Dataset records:

• • • • • • •

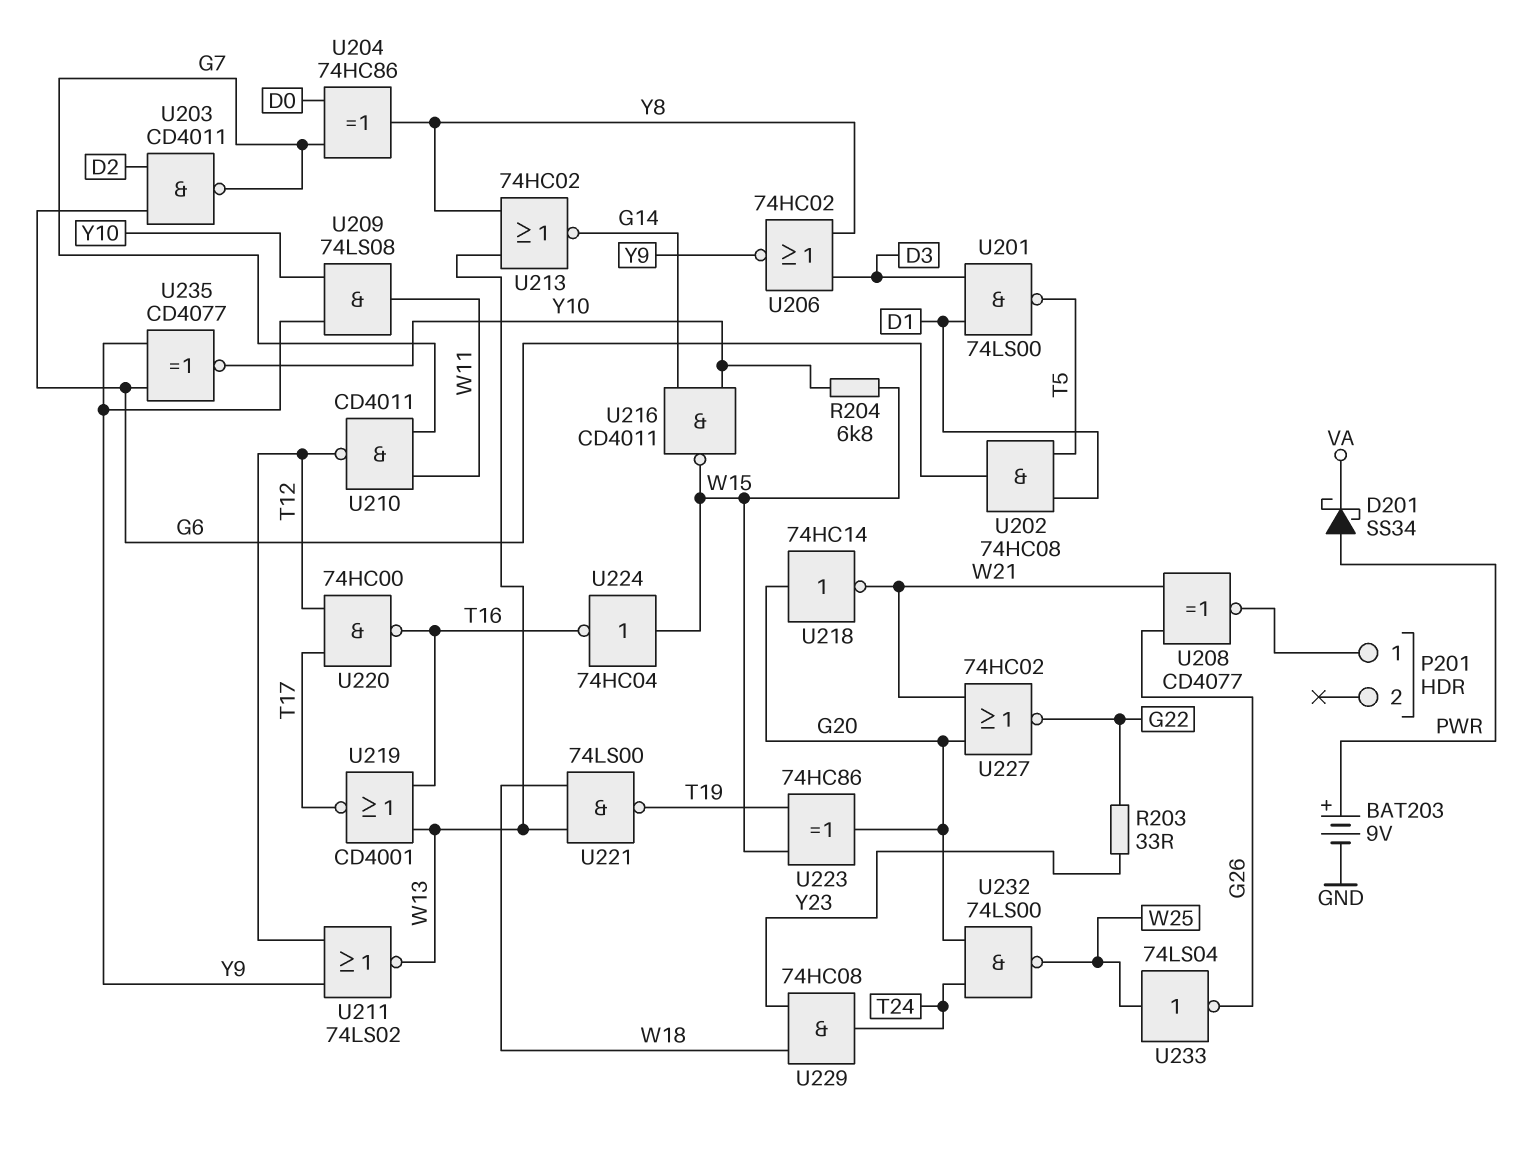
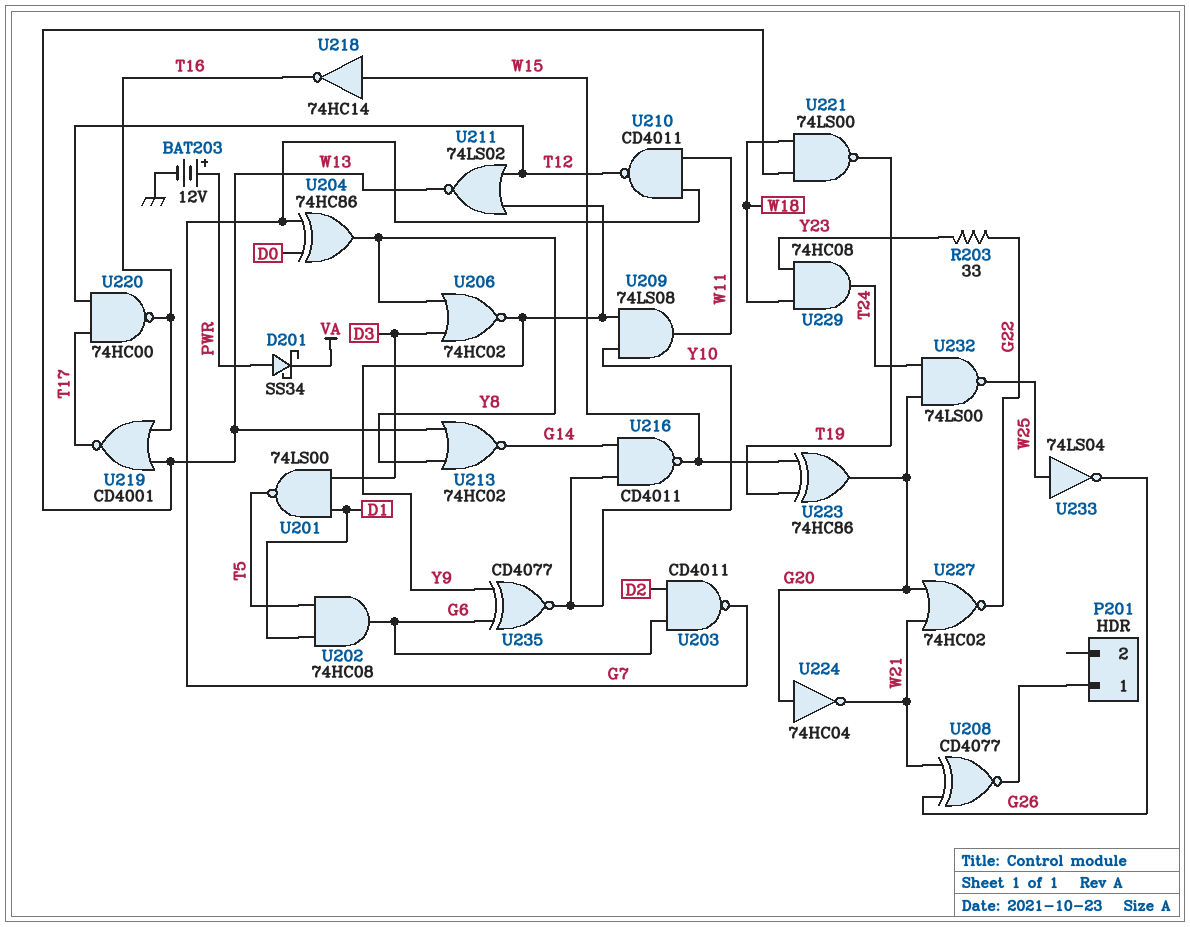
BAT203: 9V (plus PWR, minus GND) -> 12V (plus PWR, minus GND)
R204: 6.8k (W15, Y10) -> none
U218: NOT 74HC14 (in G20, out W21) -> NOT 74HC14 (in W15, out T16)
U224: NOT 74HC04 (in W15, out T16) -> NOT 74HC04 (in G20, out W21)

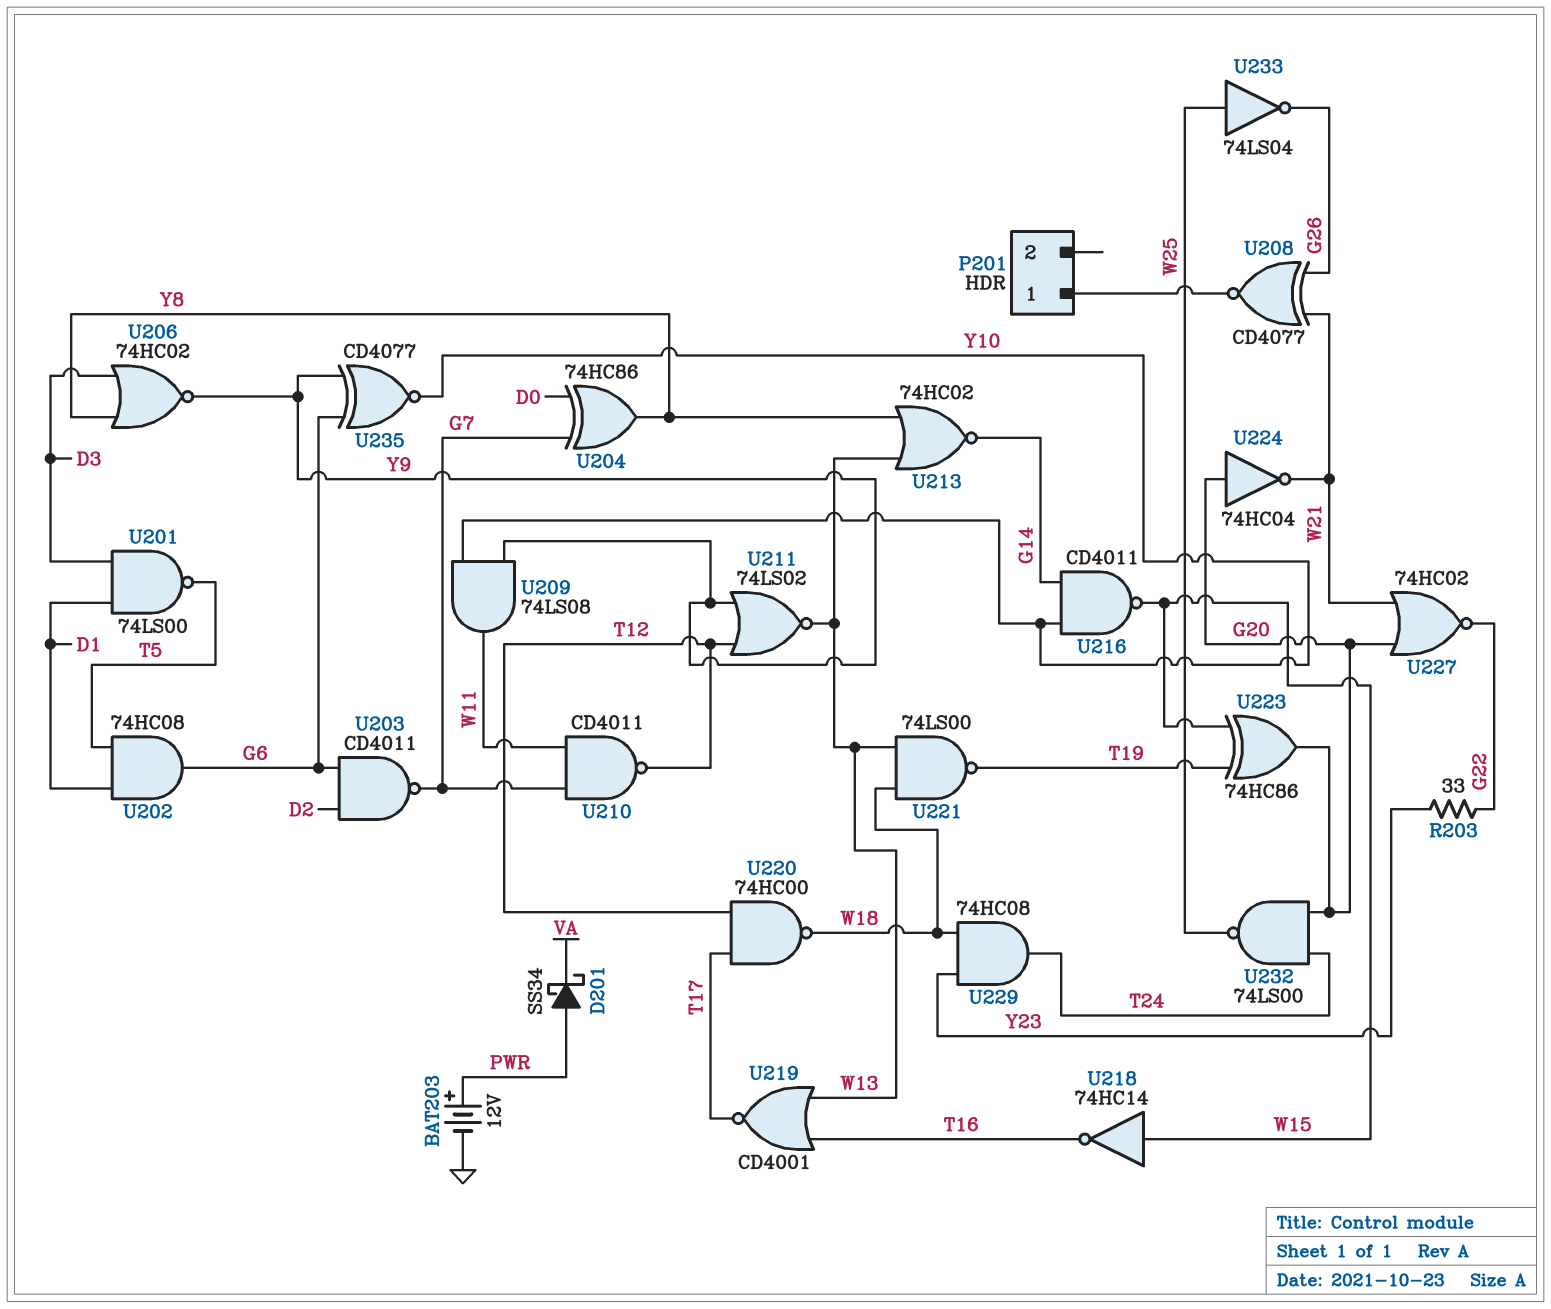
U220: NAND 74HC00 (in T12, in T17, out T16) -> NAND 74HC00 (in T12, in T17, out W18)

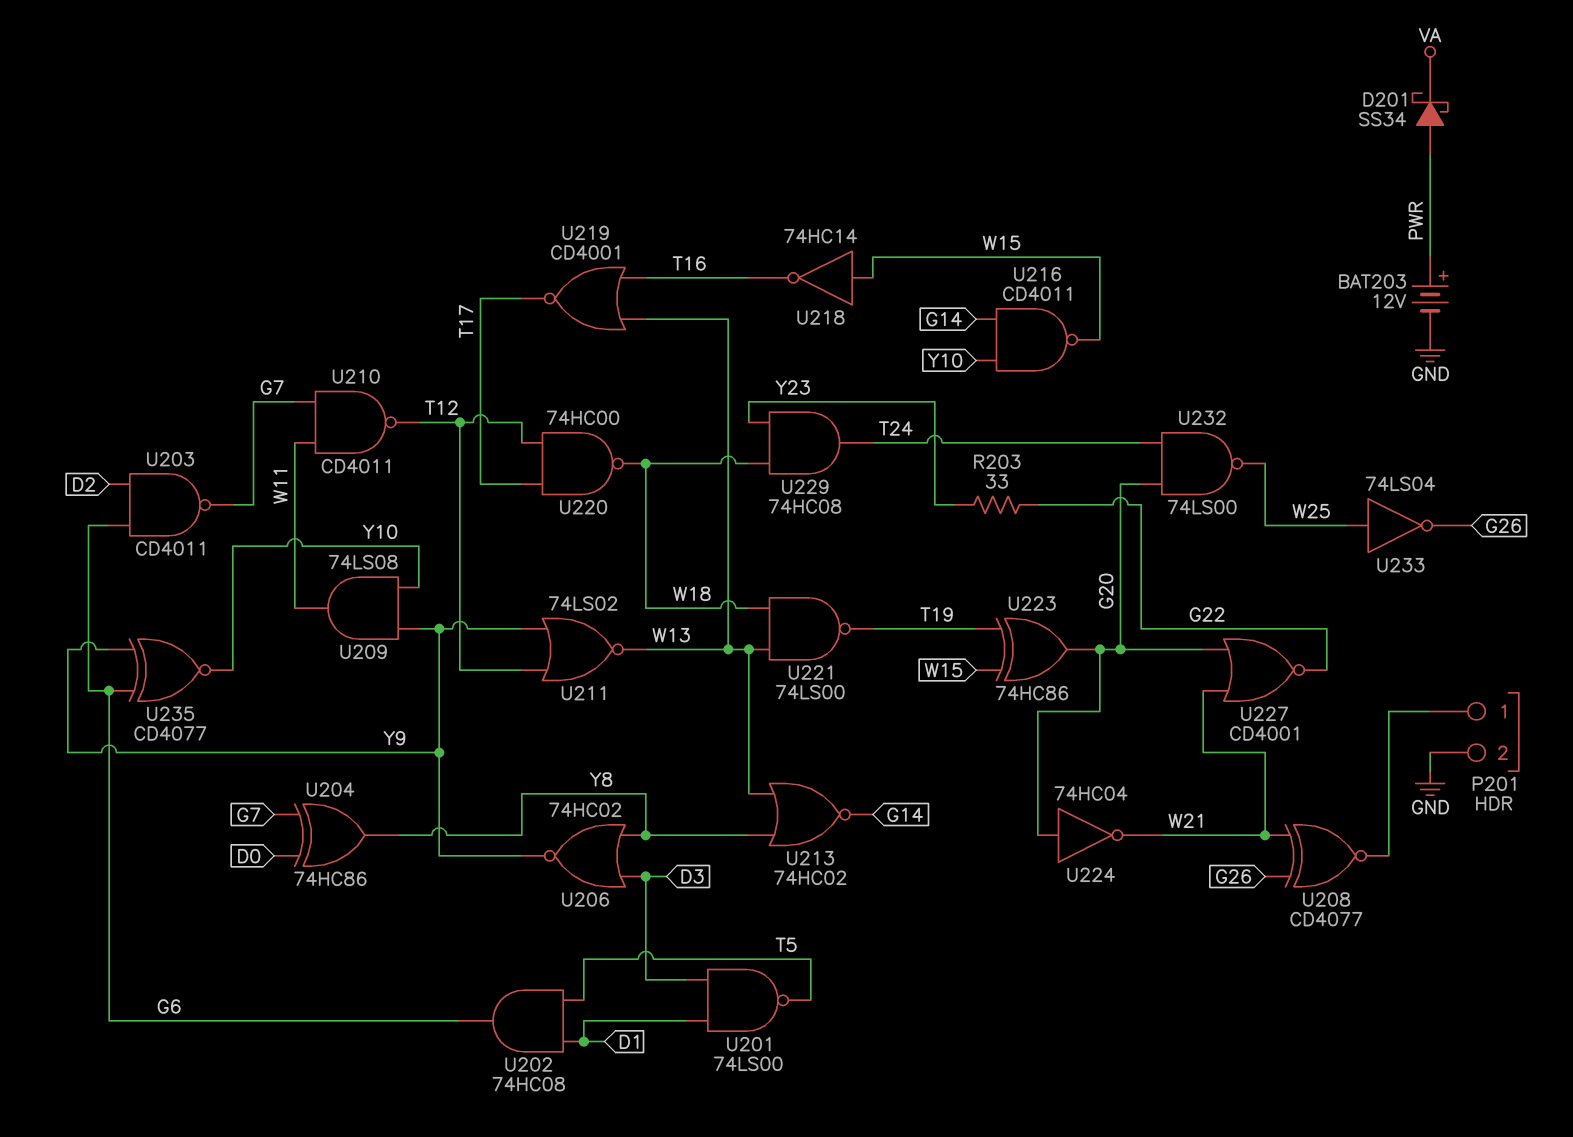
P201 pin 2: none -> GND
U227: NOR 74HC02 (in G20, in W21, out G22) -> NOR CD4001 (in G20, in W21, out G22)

• • • • • • •

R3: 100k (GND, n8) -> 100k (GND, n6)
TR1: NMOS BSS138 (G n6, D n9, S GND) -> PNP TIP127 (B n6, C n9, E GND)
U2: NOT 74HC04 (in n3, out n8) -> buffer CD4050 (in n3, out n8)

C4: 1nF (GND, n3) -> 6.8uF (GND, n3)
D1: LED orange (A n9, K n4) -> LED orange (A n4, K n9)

• • • • • • •

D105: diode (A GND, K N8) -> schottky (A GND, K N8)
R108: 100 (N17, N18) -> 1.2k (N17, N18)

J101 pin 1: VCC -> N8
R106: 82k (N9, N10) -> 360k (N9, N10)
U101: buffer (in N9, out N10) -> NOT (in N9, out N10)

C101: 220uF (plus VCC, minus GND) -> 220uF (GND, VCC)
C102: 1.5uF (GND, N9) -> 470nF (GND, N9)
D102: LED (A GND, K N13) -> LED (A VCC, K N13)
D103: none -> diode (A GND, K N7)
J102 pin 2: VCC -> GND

• • • • • • •

→ **YOUR ASSIGNMENT**
One stretch of the lines above is wanted, from the line that contains "C101: 220uF (plus" through the line that contains "J102 pin 2: VCC -> GND". Output it exactly.

→ **ANSWER BOX**
C101: 220uF (plus VCC, minus GND) -> 220uF (GND, VCC)
C102: 1.5uF (GND, N9) -> 470nF (GND, N9)
D102: LED (A GND, K N13) -> LED (A VCC, K N13)
D103: none -> diode (A GND, K N7)
J102 pin 2: VCC -> GND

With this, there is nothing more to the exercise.